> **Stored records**
· · · · · · ·

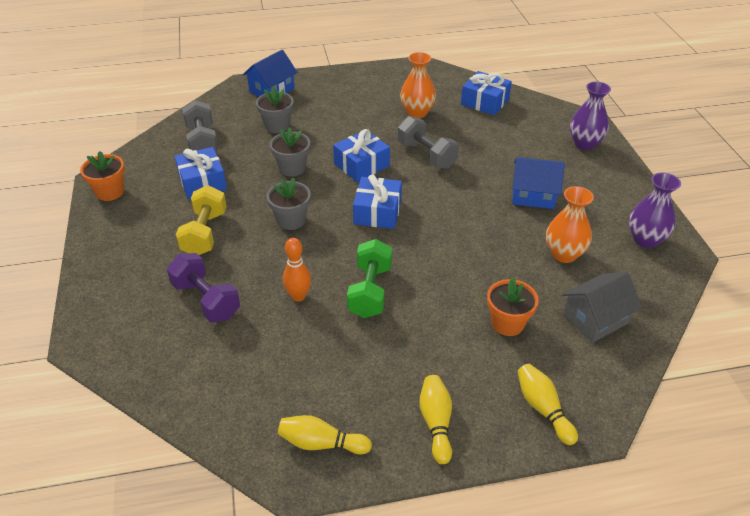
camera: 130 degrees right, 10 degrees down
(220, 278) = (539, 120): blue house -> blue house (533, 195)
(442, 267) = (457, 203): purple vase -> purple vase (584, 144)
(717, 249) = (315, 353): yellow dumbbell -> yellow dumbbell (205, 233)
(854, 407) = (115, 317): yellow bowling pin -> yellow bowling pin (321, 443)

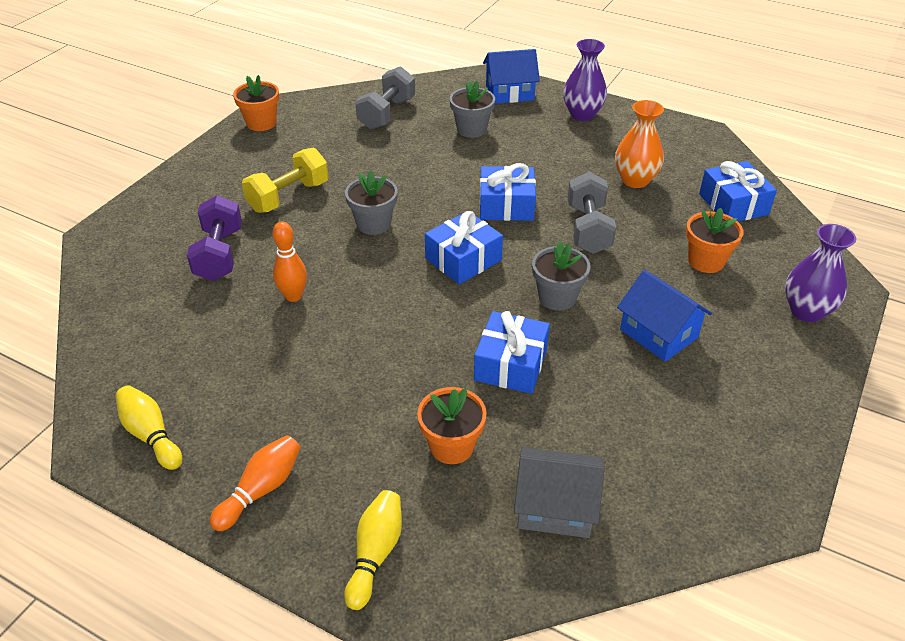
camera: 40 degrees right, 0 degrees up
(202, 182) = (342, 150): blue gift -> blue gift (511, 364)
(292, 168) = (435, 176): grey flower pot -> grey flower pot (557, 297)
(370, 291) = (360, 330): green dumbbell -> none
(436, 423) = (261, 490): yellow bowling pin -> orange bowling pin
(509, 142) = (706, 261): none -> orange flower pot
(564, 254) = (611, 416): orange vase -> none
(645, 240) = (740, 463): purple vase -> purple vase (582, 114)

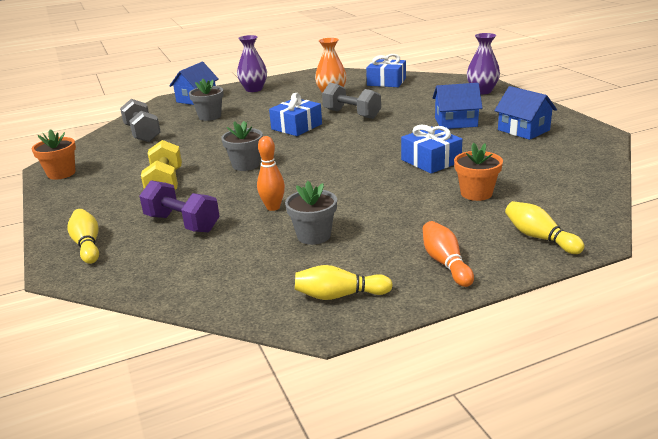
camera: 50 degrees left, 15 degrees down
(145, 223) = (87, 245): none -> yellow bowling pin
(463, 259) = (324, 149): blue gift -> none
(555, 507) = (551, 179): grey house -> none
(557, 297) = (394, 136): grey flower pot -> grey flower pot (314, 235)
(700, 414) = (523, 130): none -> blue house
(706, 261) = (418, 98): orange flower pot -> none

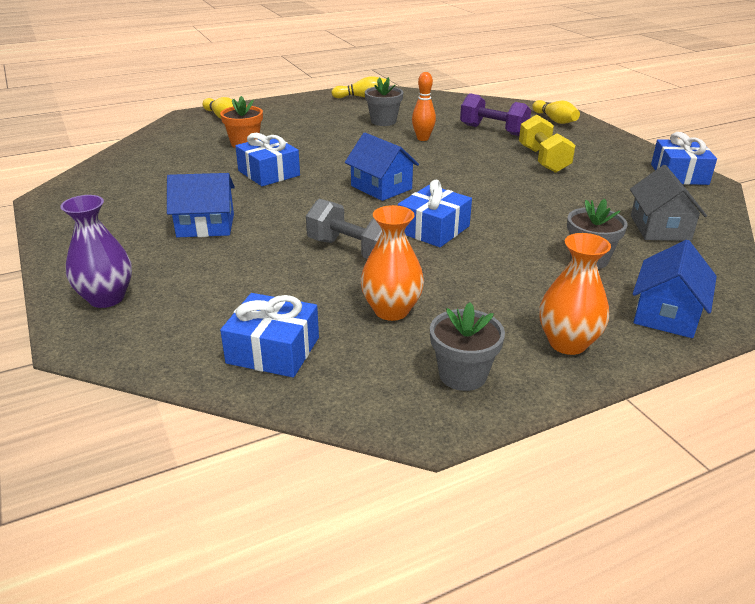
camera: 175 degrees right, 5 degrees up
(61, 173) = (679, 174): orange flower pot -> blue gift
(142, 133) = (660, 228): grey dumbbell -> grey house
(246, 165) = (472, 176): grey flower pot -> grey flower pot (462, 375)
(254, 89) = (567, 343): purple vase -> orange vase
(445, 263) = (294, 107): orange bowling pin -> none
(523, 130) = (131, 208): blue house -> blue house (381, 187)

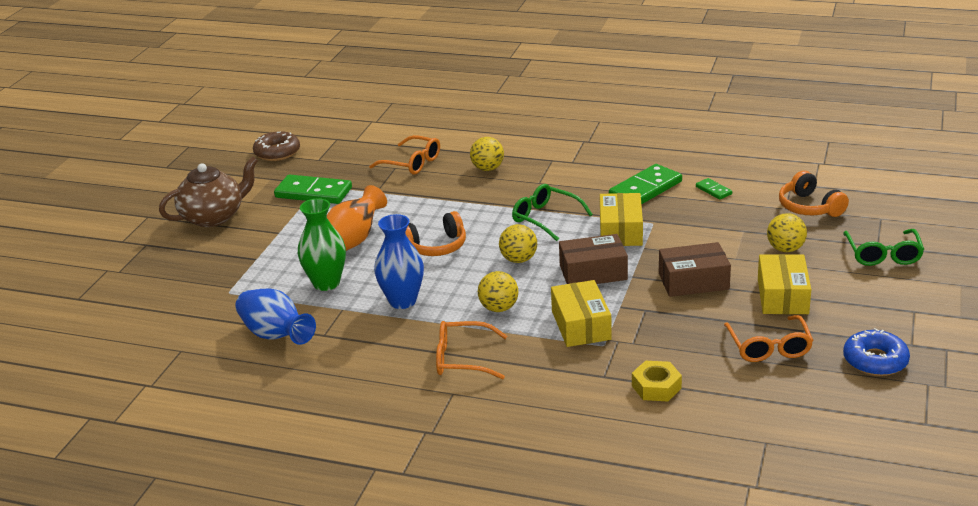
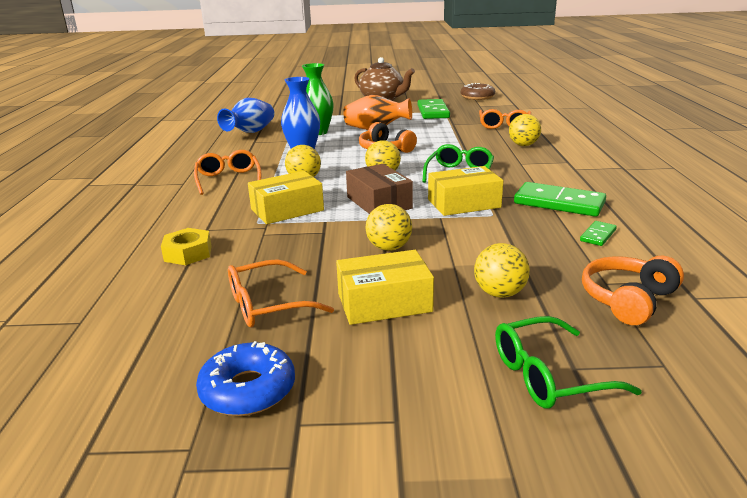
camera: 70 degrees right, 5 degrees down
(693, 281) = (389, 248): brown box -> yellow ball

· · · · · · ·

> **What this task involves**
Please set down the data above exactly as given, leaving every picture out.

> **Expected answer**
camera: 130 degrees right, 10 degrees down
(220, 278) = (539, 120): blue house -> blue house (533, 195)
(442, 267) = (457, 203): purple vase -> purple vase (584, 144)
(717, 249) = (315, 353): yellow dumbbell -> yellow dumbbell (205, 233)
(854, 407) = (115, 317): yellow bowling pin -> yellow bowling pin (321, 443)

camera: 40 degrees right, 0 degrees up
(202, 182) = (342, 150): blue gift -> blue gift (511, 364)
(292, 168) = (435, 176): grey flower pot -> grey flower pot (557, 297)
(370, 291) = (360, 330): green dumbbell -> none
(436, 423) = (261, 490): yellow bowling pin -> orange bowling pin
(509, 142) = (706, 261): none -> orange flower pot
(564, 254) = (611, 416): orange vase -> none
(645, 240) = (740, 463): purple vase -> purple vase (582, 114)

camera: 50 degrees left, 15 degrees down
(145, 223) = (87, 245): none -> yellow bowling pin
(463, 259) = (324, 149): blue gift -> none
(555, 507) = (551, 179): grey house -> none
(557, 297) = (394, 136): grey flower pot -> grey flower pot (314, 235)
(700, 414) = (523, 130): none -> blue house
(706, 261) = (418, 98): orange flower pot -> none

camera: 175 degrees right, 5 degrees up
(61, 173) = (679, 174): orange flower pot -> blue gift
(142, 133) = (660, 228): grey dumbbell -> grey house
(246, 165) = (472, 176): grey flower pot -> grey flower pot (462, 375)
(254, 89) = (567, 343): purple vase -> orange vase
(445, 263) = (294, 107): orange bowling pin -> none
(523, 130) = (131, 208): blue house -> blue house (381, 187)

camera: 70 degrees right, 5 degrees down
(693, 281) = (389, 248): brown box -> yellow ball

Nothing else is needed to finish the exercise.